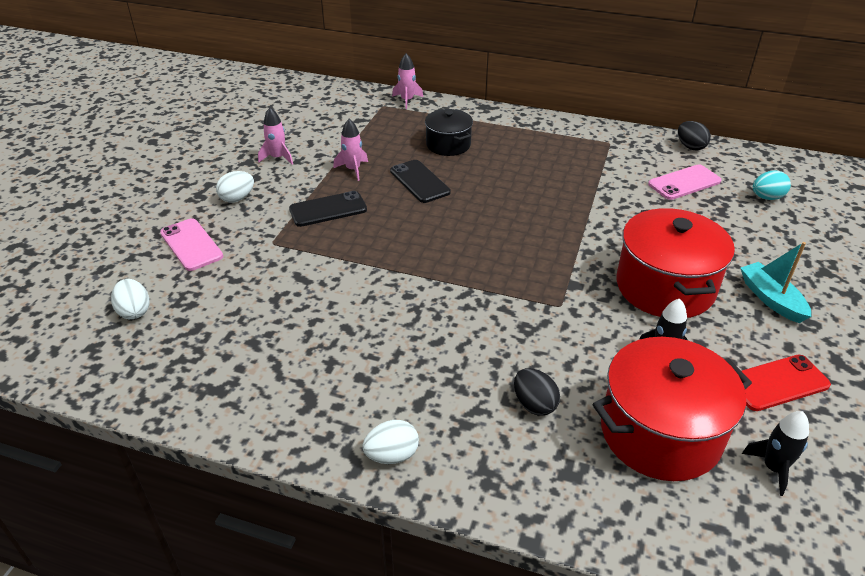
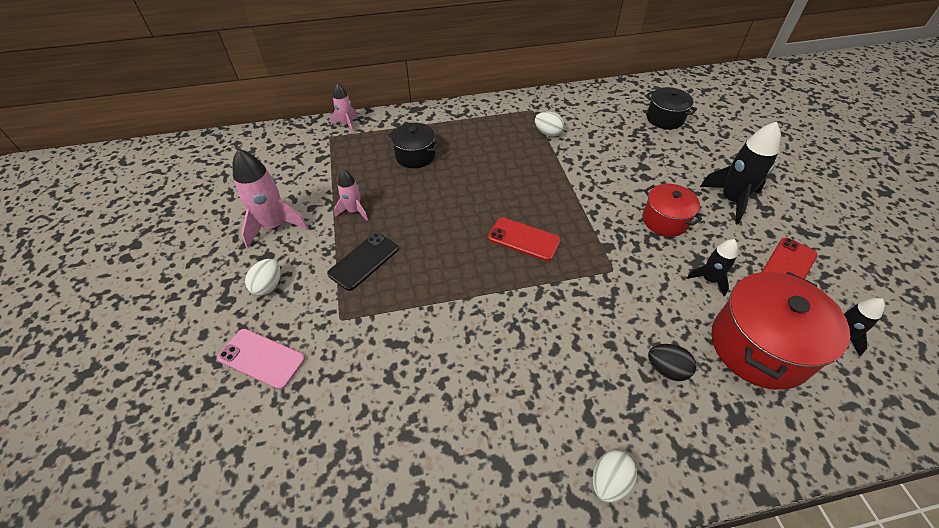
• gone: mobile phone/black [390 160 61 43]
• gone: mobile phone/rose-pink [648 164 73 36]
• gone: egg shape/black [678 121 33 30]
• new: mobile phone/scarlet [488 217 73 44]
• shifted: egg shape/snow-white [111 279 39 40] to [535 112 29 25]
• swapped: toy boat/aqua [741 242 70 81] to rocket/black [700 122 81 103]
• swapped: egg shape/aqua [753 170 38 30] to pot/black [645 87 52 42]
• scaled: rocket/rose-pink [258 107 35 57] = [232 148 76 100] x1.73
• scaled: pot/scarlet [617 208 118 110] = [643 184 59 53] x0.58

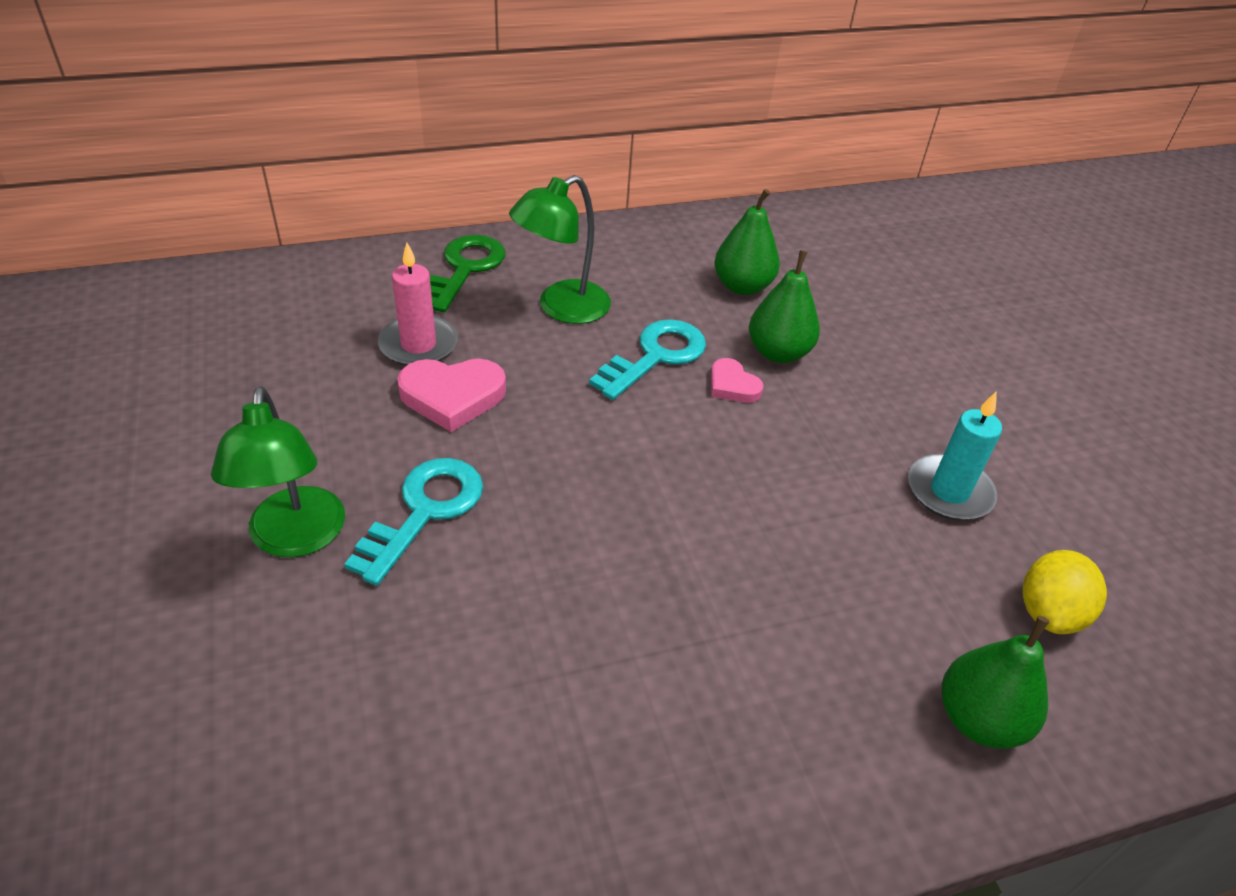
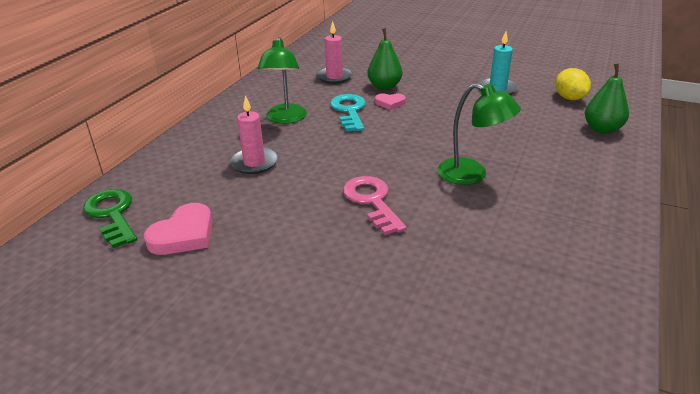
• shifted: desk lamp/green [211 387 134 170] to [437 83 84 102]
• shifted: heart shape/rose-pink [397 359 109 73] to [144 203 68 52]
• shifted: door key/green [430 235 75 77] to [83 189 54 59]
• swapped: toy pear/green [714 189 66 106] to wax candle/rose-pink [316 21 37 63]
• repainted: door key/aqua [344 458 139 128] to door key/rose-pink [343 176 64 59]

...

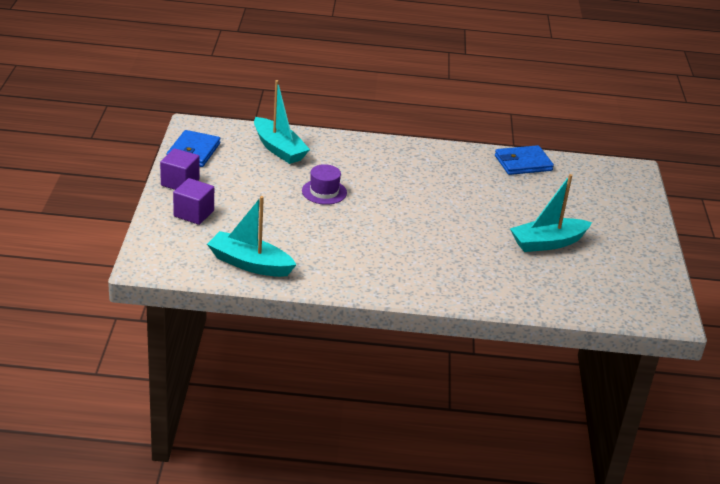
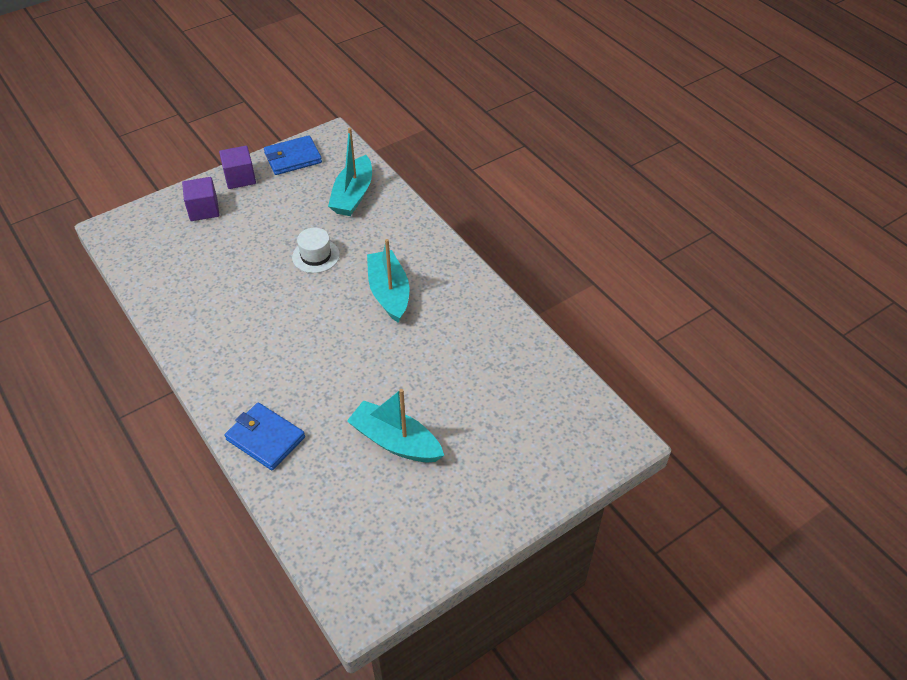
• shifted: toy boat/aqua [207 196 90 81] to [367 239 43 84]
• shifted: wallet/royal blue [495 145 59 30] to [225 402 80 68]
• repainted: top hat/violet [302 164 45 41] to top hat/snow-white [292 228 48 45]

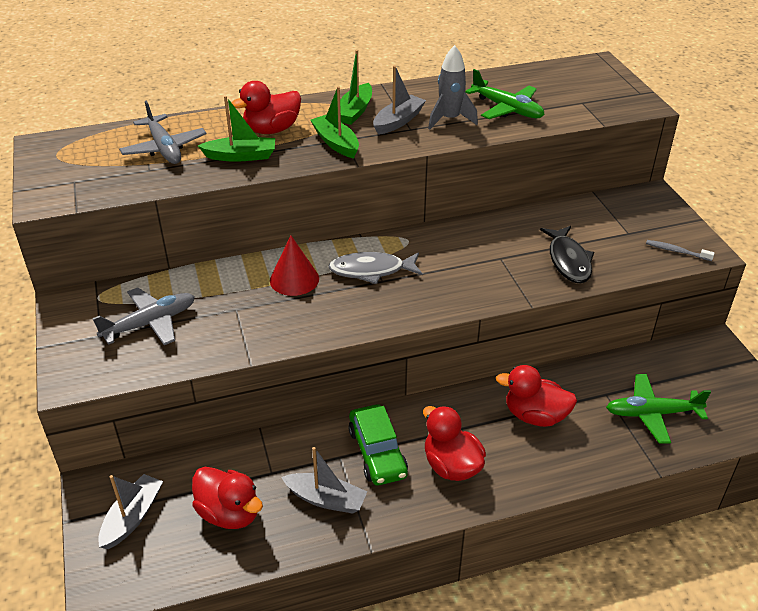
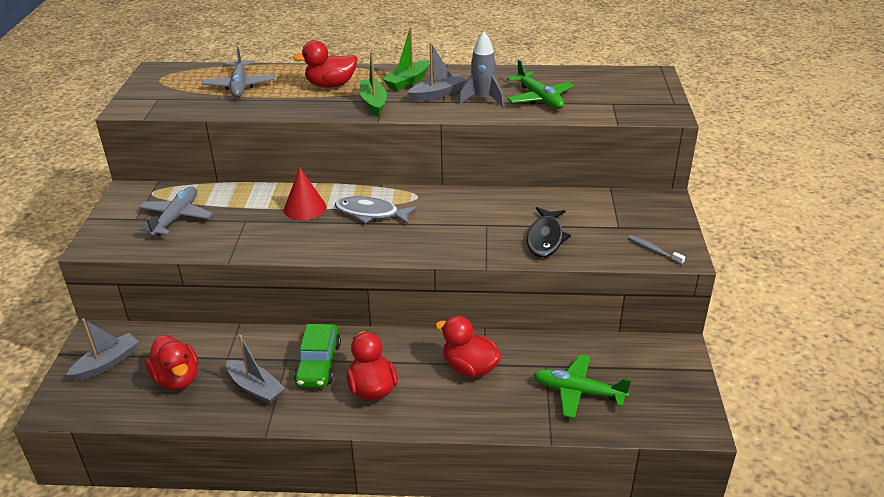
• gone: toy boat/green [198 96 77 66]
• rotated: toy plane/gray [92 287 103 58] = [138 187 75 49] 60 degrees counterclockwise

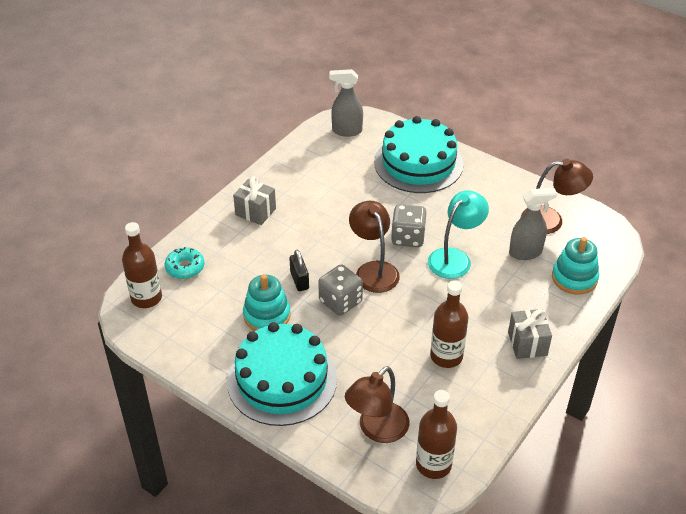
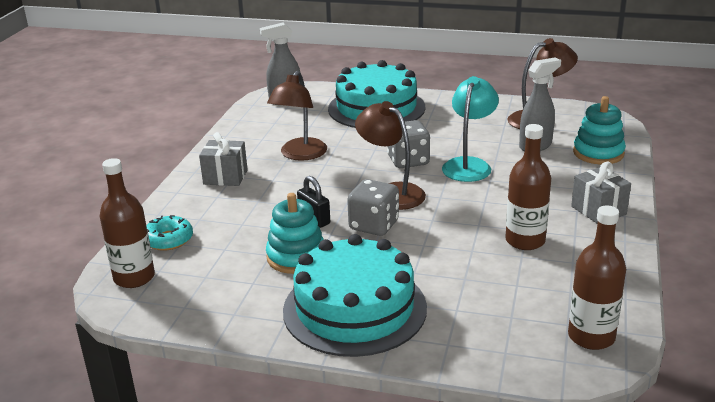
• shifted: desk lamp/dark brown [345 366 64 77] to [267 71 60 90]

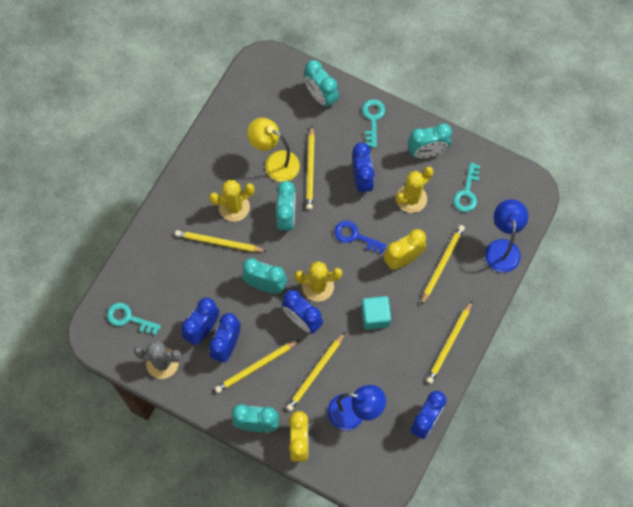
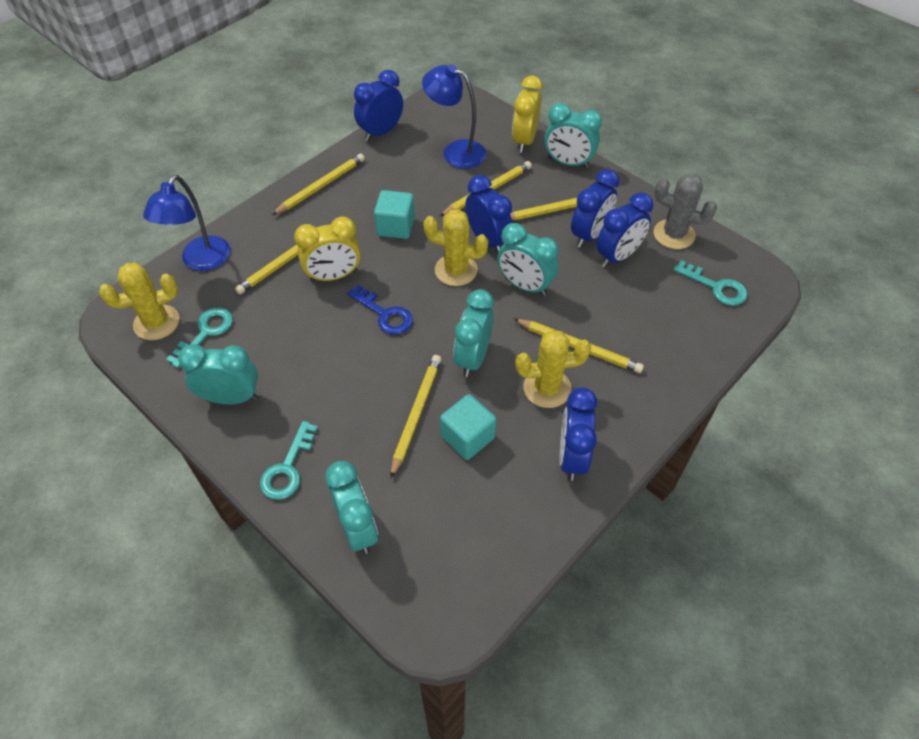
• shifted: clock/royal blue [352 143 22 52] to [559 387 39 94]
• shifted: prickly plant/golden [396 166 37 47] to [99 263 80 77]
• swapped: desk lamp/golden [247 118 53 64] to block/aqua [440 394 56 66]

...

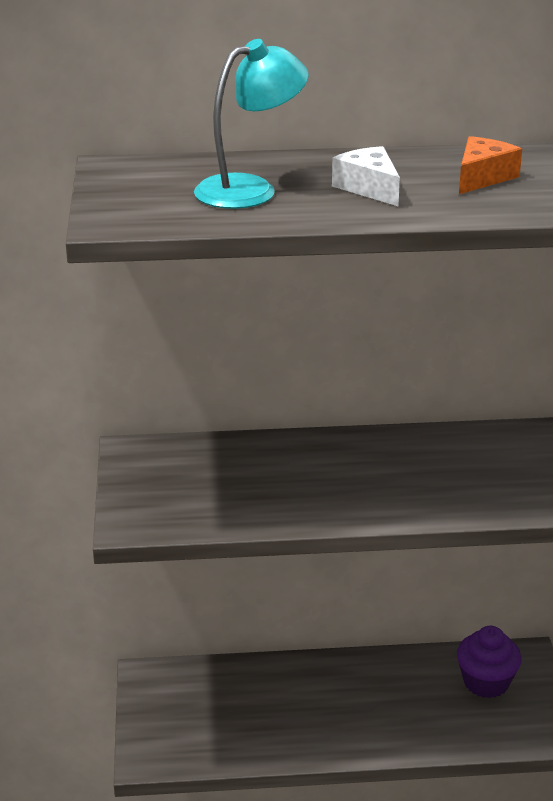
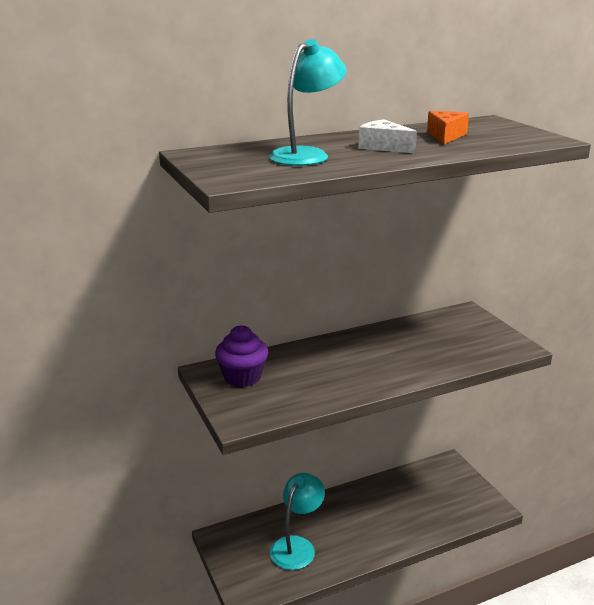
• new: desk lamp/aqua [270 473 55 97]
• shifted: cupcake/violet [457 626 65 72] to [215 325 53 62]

Exercise details: For the material above, how many lines contain the word "mobile"? Only the number should be given.

Solution to the exercise: 3